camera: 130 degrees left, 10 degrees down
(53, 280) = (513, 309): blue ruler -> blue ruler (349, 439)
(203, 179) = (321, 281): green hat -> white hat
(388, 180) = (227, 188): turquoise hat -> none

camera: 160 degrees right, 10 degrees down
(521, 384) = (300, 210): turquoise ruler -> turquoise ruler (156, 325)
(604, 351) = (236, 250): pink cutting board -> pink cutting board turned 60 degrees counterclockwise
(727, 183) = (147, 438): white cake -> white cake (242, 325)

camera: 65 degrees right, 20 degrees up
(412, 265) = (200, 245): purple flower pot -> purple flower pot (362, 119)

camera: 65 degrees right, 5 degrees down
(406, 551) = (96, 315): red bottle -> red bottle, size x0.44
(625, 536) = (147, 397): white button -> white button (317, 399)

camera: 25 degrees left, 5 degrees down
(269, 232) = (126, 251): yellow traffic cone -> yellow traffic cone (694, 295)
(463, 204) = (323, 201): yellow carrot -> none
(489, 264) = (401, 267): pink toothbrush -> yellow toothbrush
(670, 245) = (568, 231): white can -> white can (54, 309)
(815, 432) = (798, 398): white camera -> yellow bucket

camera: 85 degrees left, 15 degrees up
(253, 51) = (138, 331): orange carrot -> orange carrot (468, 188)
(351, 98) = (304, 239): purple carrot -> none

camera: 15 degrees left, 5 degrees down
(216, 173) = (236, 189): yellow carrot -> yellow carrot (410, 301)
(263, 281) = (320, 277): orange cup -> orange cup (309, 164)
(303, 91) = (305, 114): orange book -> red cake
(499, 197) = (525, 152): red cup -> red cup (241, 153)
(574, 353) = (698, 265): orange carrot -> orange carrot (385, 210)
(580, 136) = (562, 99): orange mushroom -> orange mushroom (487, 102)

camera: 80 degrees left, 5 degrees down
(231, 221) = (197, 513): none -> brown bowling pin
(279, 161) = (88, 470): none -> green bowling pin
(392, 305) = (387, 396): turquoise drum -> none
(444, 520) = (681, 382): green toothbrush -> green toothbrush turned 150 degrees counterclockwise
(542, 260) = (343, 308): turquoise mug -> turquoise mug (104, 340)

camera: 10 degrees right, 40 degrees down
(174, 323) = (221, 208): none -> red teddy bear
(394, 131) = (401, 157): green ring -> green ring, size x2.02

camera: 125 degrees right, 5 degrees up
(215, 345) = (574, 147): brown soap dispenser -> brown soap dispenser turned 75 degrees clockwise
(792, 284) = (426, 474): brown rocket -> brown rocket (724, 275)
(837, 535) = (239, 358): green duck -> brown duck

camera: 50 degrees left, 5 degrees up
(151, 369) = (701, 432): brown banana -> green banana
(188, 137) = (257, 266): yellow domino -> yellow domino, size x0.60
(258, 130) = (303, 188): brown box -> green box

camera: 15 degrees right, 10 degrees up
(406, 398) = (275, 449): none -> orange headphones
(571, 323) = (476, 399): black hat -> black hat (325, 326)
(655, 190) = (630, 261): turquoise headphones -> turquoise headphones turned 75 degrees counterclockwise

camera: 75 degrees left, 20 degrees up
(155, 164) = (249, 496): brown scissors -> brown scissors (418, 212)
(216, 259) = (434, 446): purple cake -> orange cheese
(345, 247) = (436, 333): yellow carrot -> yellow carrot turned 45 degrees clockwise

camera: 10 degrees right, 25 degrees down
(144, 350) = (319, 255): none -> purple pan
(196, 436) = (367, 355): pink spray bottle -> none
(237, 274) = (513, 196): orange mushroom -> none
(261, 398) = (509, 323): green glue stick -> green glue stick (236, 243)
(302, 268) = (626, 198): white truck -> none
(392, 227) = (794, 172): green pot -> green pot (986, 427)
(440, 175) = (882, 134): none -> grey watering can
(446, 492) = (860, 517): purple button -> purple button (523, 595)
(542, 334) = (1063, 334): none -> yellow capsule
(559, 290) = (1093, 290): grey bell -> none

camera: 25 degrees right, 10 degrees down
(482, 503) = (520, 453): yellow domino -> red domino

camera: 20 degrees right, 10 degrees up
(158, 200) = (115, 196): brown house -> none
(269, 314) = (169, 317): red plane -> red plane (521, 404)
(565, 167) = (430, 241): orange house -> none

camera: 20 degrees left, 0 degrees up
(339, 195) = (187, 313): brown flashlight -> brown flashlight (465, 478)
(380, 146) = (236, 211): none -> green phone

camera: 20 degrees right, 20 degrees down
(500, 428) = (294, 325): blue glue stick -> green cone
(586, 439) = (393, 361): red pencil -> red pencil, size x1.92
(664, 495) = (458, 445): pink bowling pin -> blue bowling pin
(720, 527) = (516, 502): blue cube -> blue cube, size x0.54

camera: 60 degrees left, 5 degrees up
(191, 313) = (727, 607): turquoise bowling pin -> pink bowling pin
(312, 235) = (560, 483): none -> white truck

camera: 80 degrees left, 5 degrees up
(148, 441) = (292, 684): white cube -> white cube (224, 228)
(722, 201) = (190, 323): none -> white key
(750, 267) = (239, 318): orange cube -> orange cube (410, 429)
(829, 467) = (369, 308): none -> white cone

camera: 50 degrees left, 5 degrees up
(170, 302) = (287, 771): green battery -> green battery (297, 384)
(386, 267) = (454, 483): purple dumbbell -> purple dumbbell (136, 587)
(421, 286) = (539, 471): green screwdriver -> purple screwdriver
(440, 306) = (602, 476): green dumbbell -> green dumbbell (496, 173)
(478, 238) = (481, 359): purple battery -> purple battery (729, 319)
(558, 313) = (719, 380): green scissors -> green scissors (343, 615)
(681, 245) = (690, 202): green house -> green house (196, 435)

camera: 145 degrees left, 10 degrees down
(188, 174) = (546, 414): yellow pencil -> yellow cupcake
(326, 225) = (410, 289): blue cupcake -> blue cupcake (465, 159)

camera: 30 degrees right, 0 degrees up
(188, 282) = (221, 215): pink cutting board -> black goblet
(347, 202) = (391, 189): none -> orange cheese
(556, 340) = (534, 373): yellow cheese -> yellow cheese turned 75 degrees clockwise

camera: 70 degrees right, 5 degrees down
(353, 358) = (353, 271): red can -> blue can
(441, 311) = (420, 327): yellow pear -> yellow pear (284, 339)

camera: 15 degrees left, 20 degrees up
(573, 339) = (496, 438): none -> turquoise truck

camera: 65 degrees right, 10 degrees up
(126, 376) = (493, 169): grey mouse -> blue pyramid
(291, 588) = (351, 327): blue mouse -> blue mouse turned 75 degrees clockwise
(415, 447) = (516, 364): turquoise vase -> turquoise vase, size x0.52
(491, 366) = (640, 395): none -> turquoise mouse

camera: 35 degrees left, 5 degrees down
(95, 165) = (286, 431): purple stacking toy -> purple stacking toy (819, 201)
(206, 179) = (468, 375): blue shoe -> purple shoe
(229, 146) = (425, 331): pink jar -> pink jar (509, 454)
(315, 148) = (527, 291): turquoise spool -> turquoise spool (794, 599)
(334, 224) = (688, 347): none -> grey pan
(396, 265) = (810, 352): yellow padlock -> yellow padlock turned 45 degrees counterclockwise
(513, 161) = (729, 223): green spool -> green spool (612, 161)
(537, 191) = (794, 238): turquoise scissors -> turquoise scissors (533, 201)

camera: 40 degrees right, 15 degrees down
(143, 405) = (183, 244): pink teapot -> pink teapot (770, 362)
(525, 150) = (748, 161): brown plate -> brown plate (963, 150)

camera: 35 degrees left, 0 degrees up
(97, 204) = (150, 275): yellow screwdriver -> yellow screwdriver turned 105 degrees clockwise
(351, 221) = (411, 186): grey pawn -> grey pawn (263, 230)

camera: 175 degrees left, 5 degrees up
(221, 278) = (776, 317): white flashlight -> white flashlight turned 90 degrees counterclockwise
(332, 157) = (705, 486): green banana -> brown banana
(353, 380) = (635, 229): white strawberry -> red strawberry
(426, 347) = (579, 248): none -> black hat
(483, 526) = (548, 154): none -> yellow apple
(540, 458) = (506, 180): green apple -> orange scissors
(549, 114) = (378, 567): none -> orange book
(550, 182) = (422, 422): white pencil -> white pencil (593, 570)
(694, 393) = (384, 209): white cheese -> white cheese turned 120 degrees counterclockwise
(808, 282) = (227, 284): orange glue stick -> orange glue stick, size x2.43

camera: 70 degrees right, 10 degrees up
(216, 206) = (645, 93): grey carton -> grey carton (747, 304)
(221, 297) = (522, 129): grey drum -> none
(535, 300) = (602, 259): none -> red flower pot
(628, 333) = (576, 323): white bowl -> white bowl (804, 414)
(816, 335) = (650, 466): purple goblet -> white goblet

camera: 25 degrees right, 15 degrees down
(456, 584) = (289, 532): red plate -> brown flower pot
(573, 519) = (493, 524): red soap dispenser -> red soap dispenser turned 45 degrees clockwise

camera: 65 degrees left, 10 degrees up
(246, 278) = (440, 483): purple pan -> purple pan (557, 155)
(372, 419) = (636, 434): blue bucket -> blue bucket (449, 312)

» Try it
Given the data above, transcribe exactly the lines from the one containing "(396, 265) = (810, 352): yellow" down to the one containing "(550, 182) = (422, 422): white", and no others.

» Answer
(396, 265) = (810, 352): yellow padlock -> yellow padlock turned 45 degrees counterclockwise
(513, 161) = (729, 223): green spool -> green spool (612, 161)
(537, 191) = (794, 238): turquoise scissors -> turquoise scissors (533, 201)

camera: 40 degrees right, 15 degrees down
(143, 405) = (183, 244): pink teapot -> pink teapot (770, 362)
(525, 150) = (748, 161): brown plate -> brown plate (963, 150)

camera: 35 degrees left, 0 degrees up
(97, 204) = (150, 275): yellow screwdriver -> yellow screwdriver turned 105 degrees clockwise
(351, 221) = (411, 186): grey pawn -> grey pawn (263, 230)

camera: 175 degrees left, 5 degrees up
(221, 278) = (776, 317): white flashlight -> white flashlight turned 90 degrees counterclockwise
(332, 157) = (705, 486): green banana -> brown banana
(353, 380) = (635, 229): white strawberry -> red strawberry
(426, 347) = (579, 248): none -> black hat
(483, 526) = (548, 154): none -> yellow apple
(540, 458) = (506, 180): green apple -> orange scissors
(549, 114) = (378, 567): none -> orange book
(550, 182) = (422, 422): white pencil -> white pencil (593, 570)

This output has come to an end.